*Task objective*.
A faithful copy of the listing below is needed, with its pictures left out.

*Extracted data*.
※ ※ ※
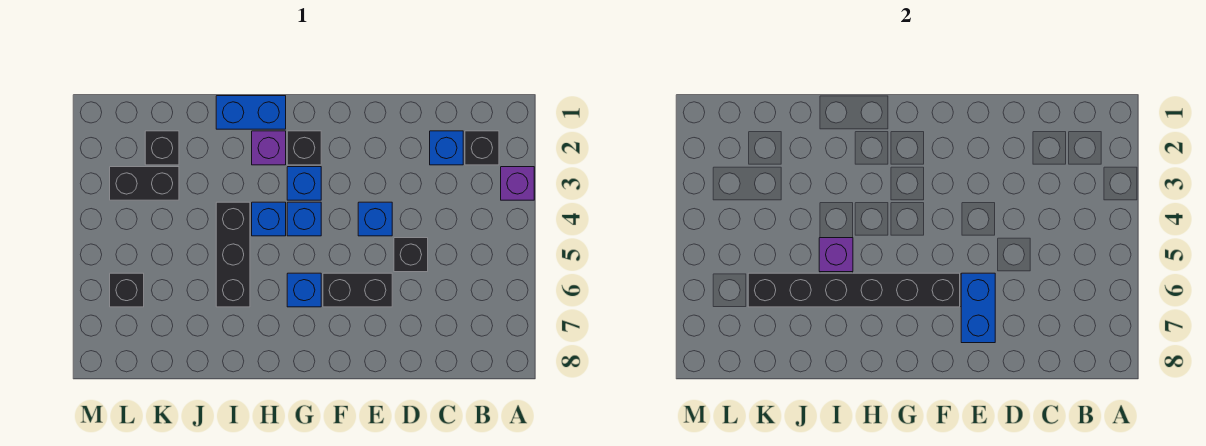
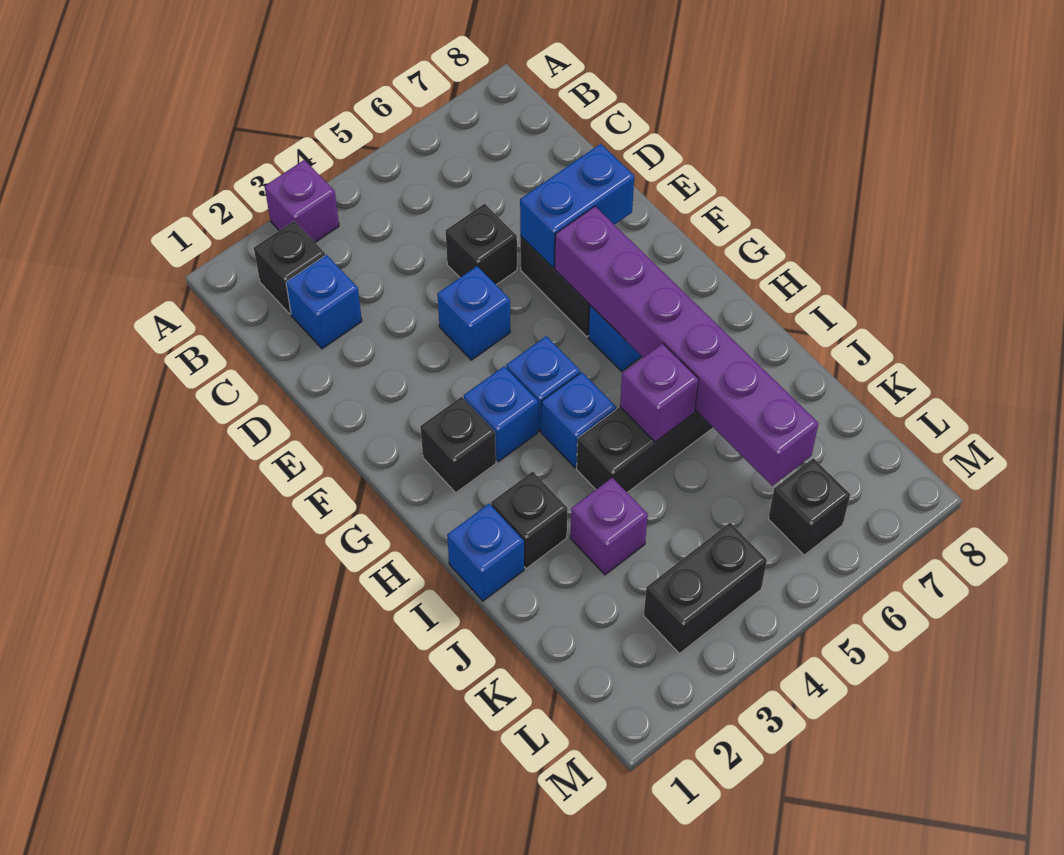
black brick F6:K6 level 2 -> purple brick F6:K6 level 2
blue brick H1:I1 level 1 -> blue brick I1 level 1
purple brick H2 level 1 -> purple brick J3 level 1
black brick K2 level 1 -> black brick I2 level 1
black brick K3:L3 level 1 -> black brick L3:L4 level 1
※ ※ ※
*Result*.
black brick F6:K6 level 2 -> purple brick F6:K6 level 2
blue brick H1:I1 level 1 -> blue brick I1 level 1
purple brick H2 level 1 -> purple brick J3 level 1
black brick K2 level 1 -> black brick I2 level 1
black brick K3:L3 level 1 -> black brick L3:L4 level 1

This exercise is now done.